## [PROBLEM DETAILS]
No line before the one containing "U102 pin out: none -> BUF2" should appear; that line and all lines after it, through the end of the data, are to be set down exactly.

(Edit difference data)
'''
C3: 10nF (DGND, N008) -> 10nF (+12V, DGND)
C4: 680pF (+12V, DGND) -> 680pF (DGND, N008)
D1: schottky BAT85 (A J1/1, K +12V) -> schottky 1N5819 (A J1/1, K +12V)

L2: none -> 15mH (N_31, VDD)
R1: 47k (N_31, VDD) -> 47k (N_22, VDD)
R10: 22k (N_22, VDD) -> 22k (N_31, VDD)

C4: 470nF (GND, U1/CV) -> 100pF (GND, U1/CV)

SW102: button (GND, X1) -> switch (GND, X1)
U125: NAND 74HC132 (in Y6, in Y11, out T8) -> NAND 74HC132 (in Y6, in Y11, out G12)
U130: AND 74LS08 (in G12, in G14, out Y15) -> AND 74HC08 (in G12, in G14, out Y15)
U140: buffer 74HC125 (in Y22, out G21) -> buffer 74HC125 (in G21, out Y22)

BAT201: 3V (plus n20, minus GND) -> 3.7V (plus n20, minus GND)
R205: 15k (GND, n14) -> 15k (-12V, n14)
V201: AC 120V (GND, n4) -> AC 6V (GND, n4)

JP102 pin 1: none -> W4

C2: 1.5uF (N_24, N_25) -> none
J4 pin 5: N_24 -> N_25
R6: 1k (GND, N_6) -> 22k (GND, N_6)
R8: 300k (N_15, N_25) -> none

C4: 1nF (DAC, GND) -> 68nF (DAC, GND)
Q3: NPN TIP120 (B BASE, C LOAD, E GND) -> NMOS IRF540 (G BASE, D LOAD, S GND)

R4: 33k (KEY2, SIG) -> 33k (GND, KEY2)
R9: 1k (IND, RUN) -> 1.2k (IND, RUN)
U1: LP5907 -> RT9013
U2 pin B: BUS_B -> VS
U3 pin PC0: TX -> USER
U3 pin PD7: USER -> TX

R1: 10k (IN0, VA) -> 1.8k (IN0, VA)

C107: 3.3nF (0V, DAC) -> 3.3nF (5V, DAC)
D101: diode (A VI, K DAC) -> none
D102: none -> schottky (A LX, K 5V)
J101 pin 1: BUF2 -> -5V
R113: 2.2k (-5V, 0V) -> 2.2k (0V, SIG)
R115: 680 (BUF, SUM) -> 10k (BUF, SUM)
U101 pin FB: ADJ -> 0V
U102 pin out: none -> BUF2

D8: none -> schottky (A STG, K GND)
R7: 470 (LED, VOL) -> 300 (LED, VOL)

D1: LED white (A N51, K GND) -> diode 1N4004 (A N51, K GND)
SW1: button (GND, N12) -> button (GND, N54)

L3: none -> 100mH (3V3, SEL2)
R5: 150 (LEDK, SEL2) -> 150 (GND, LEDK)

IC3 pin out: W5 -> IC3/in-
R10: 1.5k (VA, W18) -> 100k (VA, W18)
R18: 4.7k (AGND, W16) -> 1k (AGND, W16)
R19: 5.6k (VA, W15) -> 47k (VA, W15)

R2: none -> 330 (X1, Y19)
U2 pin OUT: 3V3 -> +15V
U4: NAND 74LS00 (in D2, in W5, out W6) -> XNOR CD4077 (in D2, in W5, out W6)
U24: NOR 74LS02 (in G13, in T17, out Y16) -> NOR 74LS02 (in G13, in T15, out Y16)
'''
## [REPLY]
U102 pin out: none -> BUF2

D8: none -> schottky (A STG, K GND)
R7: 470 (LED, VOL) -> 300 (LED, VOL)

D1: LED white (A N51, K GND) -> diode 1N4004 (A N51, K GND)
SW1: button (GND, N12) -> button (GND, N54)

L3: none -> 100mH (3V3, SEL2)
R5: 150 (LEDK, SEL2) -> 150 (GND, LEDK)

IC3 pin out: W5 -> IC3/in-
R10: 1.5k (VA, W18) -> 100k (VA, W18)
R18: 4.7k (AGND, W16) -> 1k (AGND, W16)
R19: 5.6k (VA, W15) -> 47k (VA, W15)

R2: none -> 330 (X1, Y19)
U2 pin OUT: 3V3 -> +15V
U4: NAND 74LS00 (in D2, in W5, out W6) -> XNOR CD4077 (in D2, in W5, out W6)
U24: NOR 74LS02 (in G13, in T17, out Y16) -> NOR 74LS02 (in G13, in T15, out Y16)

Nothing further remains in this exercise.